● Your instructions:
If a line of the data below holds the word "left", list it.

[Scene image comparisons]
[Start of Attachment]

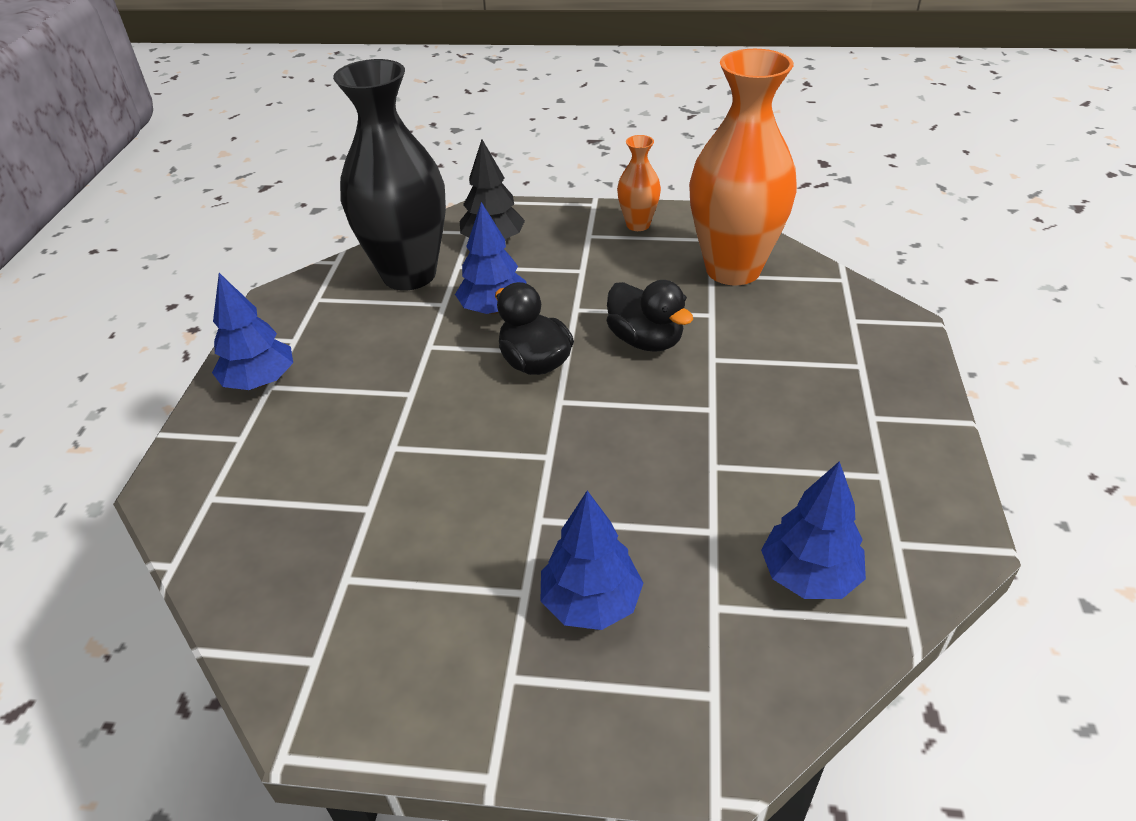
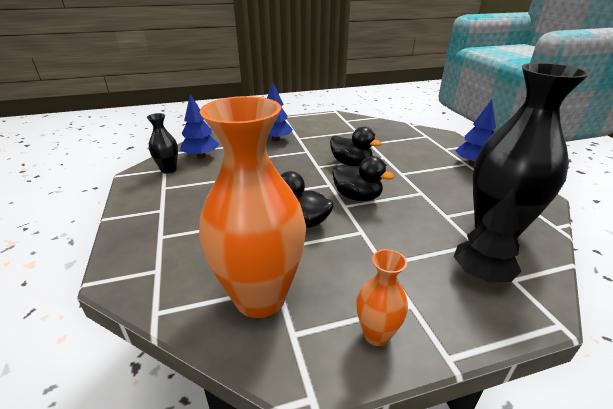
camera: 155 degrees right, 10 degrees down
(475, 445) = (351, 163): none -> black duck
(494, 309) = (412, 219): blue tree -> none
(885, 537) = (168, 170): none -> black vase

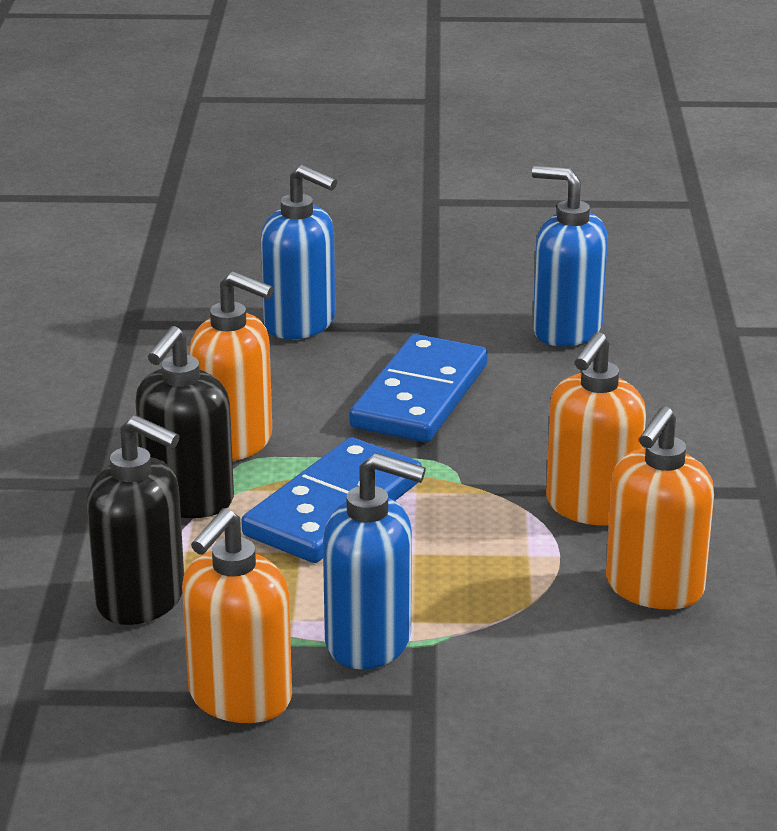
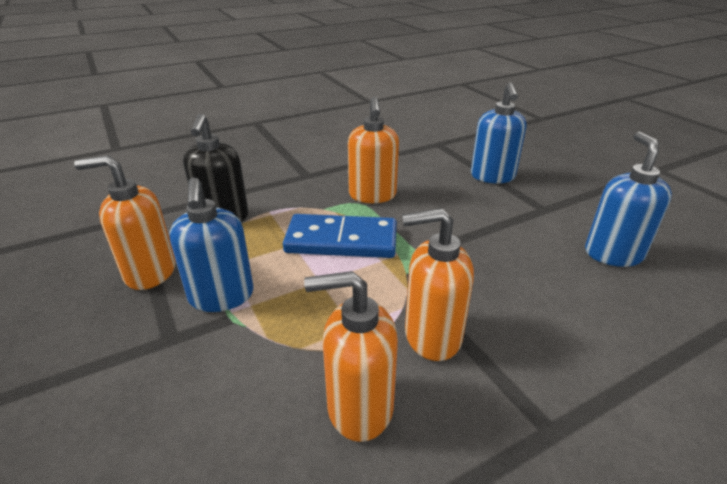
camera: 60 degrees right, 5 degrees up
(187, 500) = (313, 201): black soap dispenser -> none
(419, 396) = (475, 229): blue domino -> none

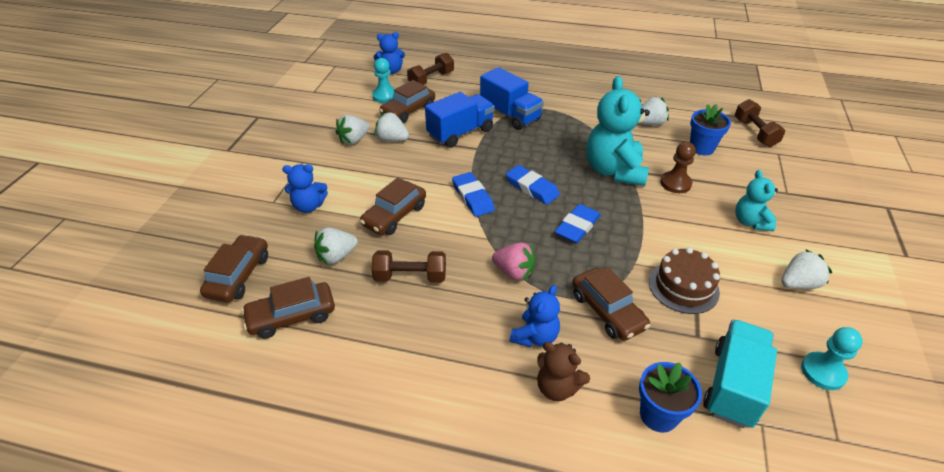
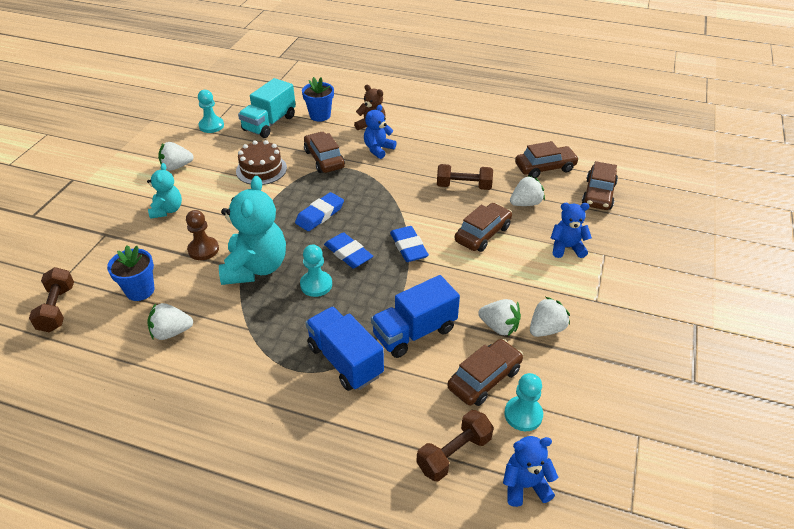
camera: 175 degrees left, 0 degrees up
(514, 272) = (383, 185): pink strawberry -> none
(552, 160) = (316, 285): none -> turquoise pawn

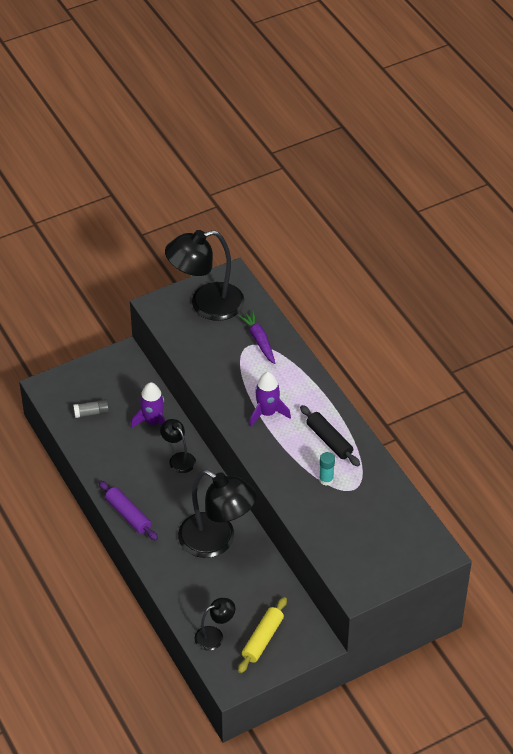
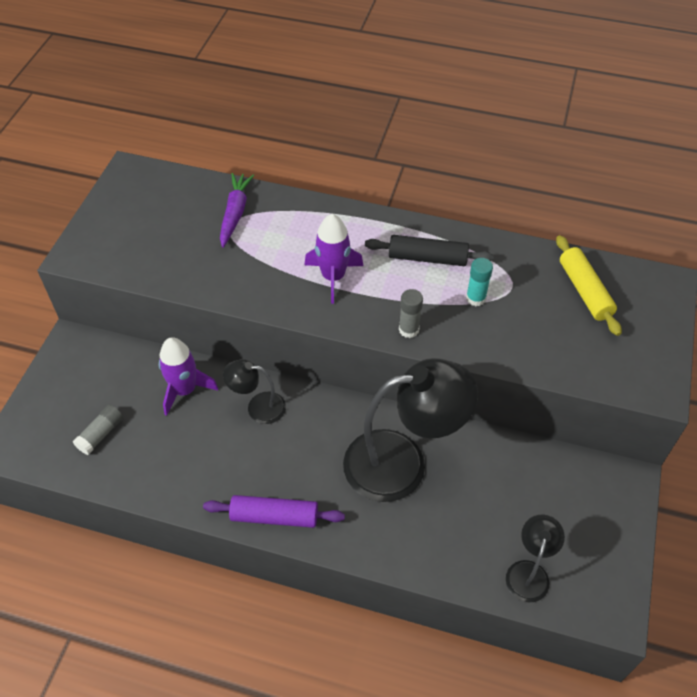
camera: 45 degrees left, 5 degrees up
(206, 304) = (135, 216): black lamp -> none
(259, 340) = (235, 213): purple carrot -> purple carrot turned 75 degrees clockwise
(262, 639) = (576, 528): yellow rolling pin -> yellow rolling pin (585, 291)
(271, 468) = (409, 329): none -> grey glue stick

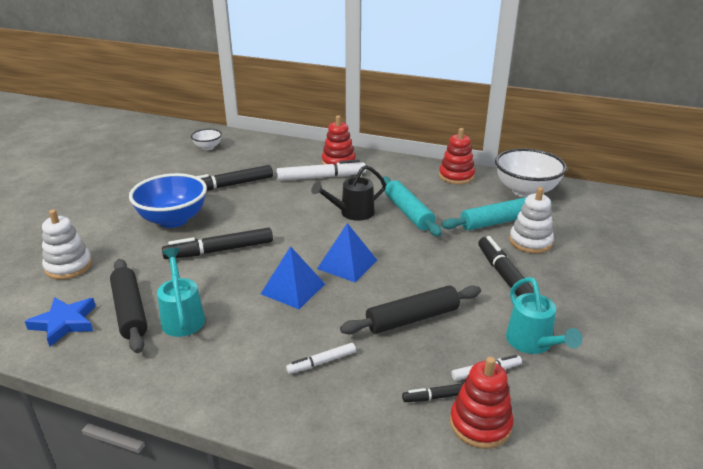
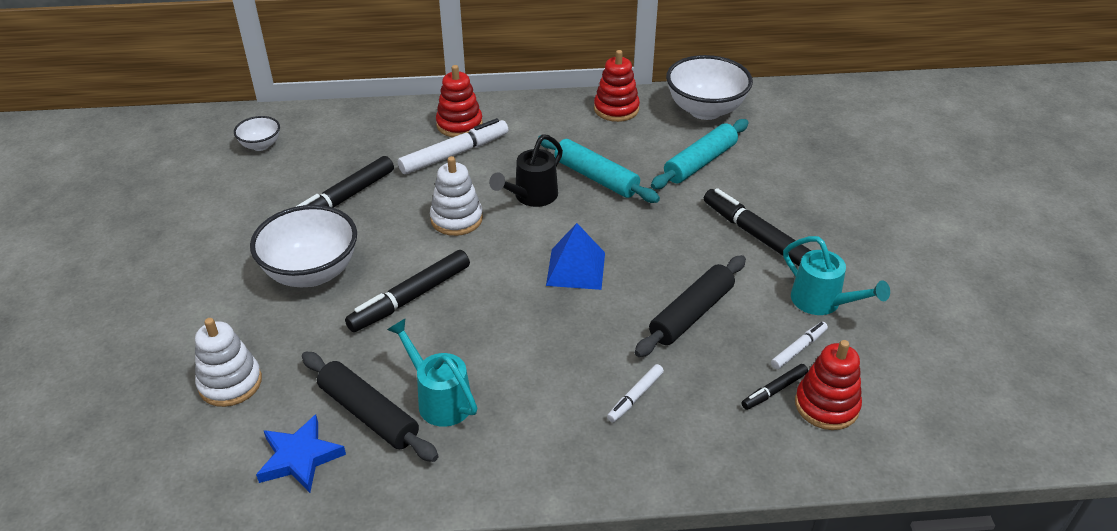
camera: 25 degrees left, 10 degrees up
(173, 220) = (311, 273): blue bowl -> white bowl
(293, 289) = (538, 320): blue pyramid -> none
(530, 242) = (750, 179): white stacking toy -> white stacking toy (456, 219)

[End of Attachment]

● Response to this exercise:
camera: 175 degrees left, 0 degrees up
camera: 45 degrees left, 5 degrees up
camera: 25 degrees left, 10 degrees up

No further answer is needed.